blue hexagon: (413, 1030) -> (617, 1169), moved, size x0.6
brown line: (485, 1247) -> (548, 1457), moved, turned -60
════════
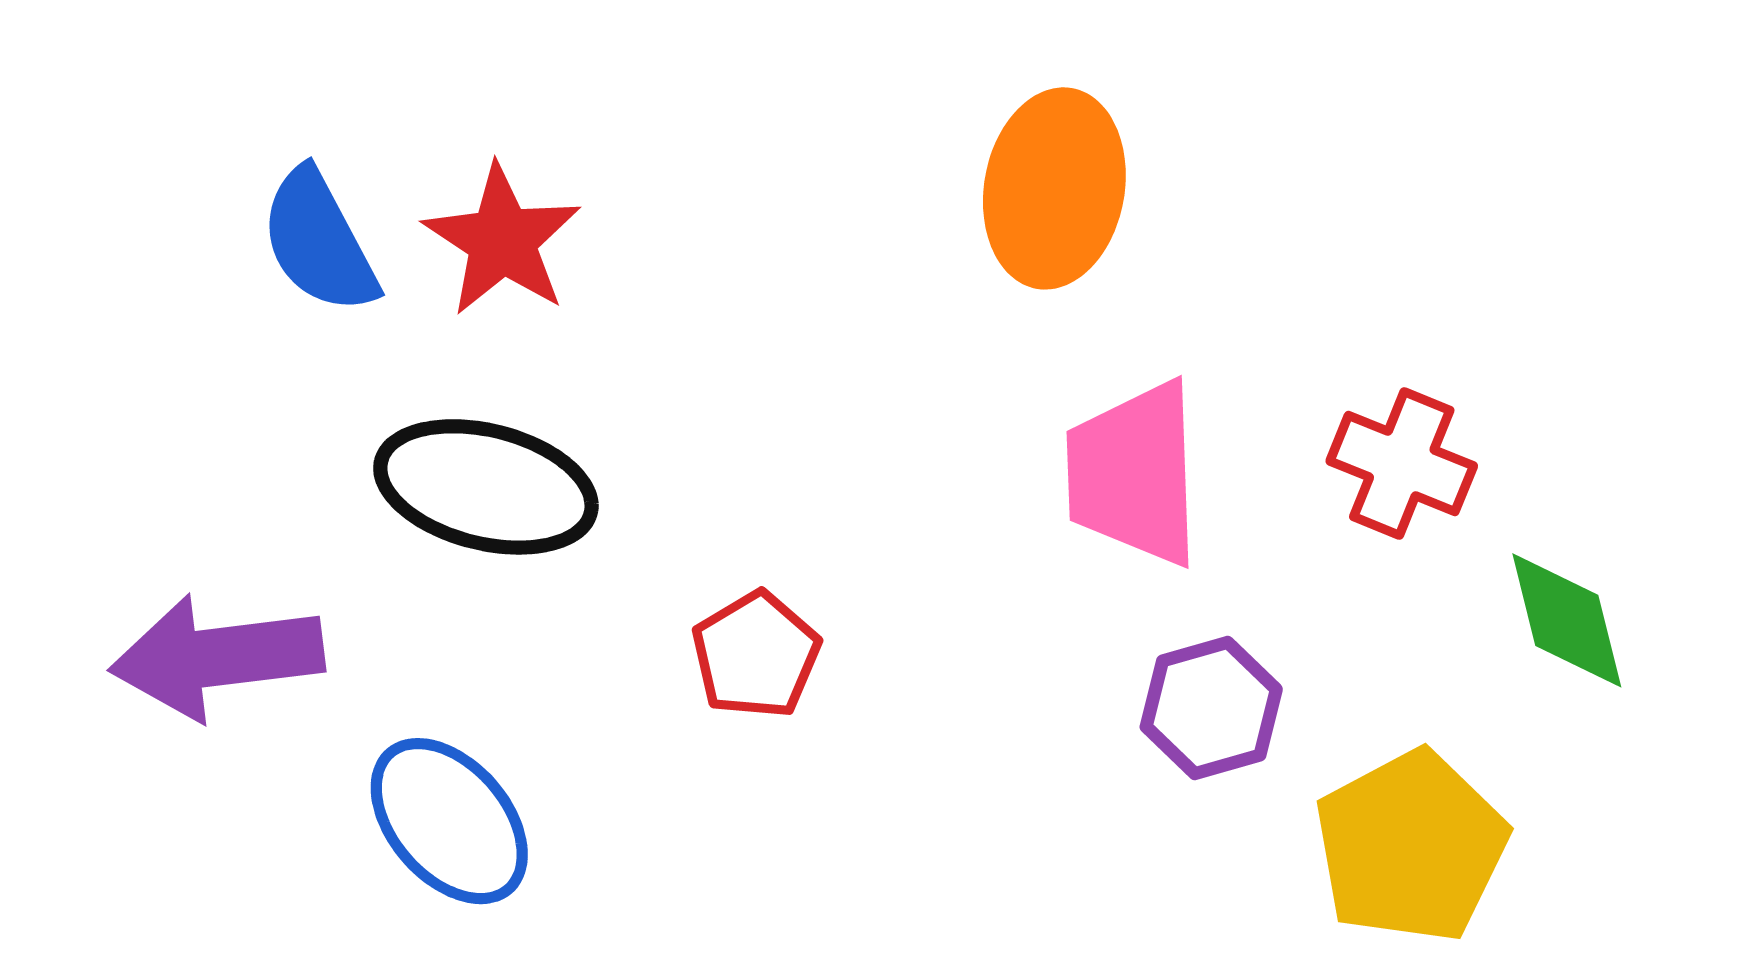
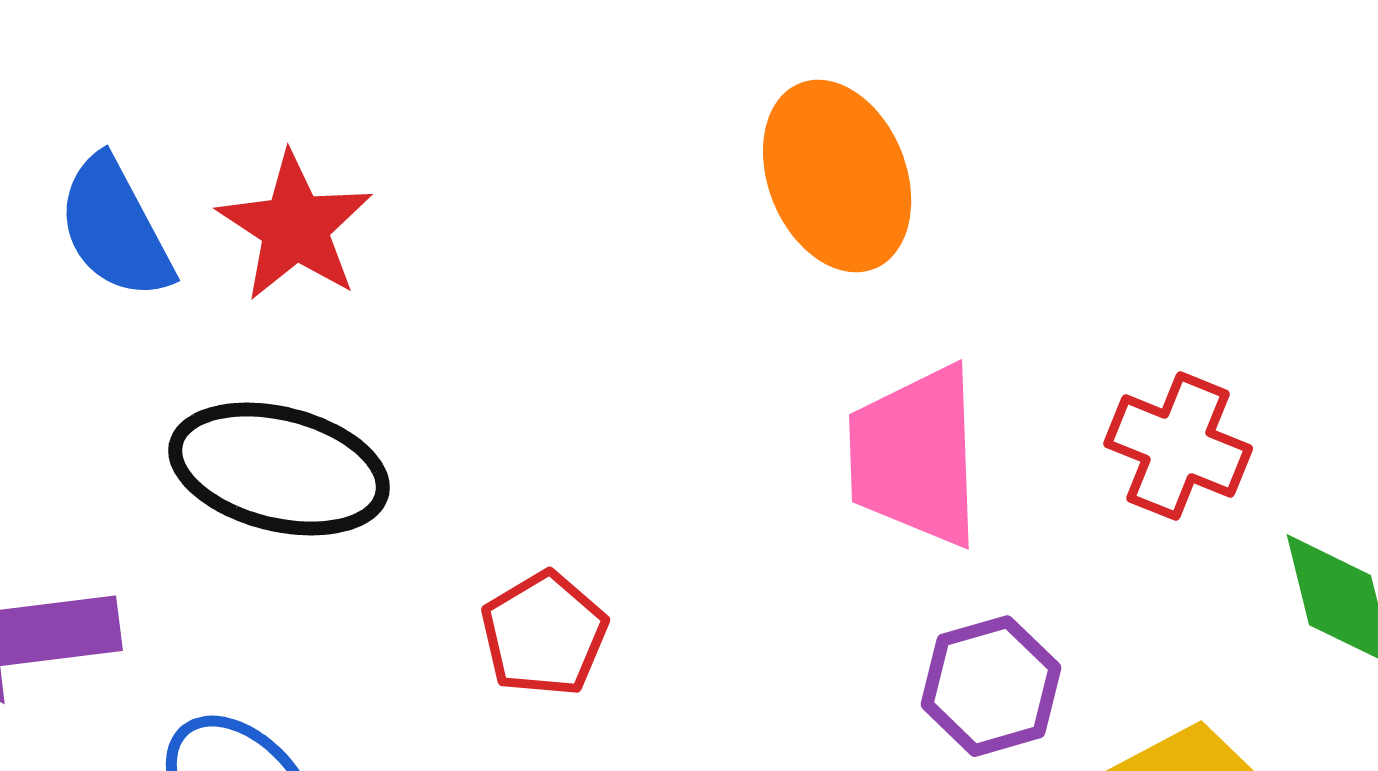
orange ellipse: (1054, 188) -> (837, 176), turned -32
════════
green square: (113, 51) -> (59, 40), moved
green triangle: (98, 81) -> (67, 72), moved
════════
• _Problem description_
Copy out, exactly and alone, the lines of the entries above between the ones holding "green square: (113, 51) -> (59, 40), moved" and "green triangle: (98, 81) -> (67, 72), moved", inclusive.

• _Solution_
green square: (113, 51) -> (59, 40), moved
green triangle: (98, 81) -> (67, 72), moved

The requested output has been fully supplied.